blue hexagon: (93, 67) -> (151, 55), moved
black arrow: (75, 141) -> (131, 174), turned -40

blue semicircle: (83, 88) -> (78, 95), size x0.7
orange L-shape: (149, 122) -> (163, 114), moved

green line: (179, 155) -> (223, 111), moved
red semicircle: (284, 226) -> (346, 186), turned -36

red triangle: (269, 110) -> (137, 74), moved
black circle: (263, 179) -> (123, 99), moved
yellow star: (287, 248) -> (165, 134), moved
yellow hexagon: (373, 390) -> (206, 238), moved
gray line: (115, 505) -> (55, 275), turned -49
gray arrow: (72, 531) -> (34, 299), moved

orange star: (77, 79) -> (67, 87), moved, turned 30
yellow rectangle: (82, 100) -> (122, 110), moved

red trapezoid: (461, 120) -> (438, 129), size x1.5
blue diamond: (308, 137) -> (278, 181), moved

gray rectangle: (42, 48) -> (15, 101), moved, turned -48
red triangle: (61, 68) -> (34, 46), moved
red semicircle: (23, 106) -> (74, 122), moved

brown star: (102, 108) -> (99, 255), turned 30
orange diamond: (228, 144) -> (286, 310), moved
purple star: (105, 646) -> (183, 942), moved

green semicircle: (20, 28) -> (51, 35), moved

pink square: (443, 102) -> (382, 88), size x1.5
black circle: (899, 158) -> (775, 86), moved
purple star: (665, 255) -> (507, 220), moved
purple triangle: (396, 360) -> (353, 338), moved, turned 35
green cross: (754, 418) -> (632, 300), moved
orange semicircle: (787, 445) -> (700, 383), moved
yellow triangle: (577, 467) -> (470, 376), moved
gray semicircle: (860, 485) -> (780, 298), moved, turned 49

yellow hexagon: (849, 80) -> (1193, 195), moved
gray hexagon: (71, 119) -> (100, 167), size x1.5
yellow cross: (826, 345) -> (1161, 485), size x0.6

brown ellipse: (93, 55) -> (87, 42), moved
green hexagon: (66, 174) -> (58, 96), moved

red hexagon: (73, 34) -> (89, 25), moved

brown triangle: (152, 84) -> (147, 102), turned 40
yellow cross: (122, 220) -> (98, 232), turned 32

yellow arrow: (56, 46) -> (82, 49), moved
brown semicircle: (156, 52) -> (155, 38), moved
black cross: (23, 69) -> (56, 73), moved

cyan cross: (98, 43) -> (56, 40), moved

★ ★ ★ ★

How to complete this task
Once a line of the records is found to contain "gray", copy it out.

Finished task
gray line: (115, 505) -> (55, 275), turned -49
gray arrow: (72, 531) -> (34, 299), moved
gray rectangle: (42, 48) -> (15, 101), moved, turned -48
gray semicircle: (860, 485) -> (780, 298), moved, turned 49
gray hexagon: (71, 119) -> (100, 167), size x1.5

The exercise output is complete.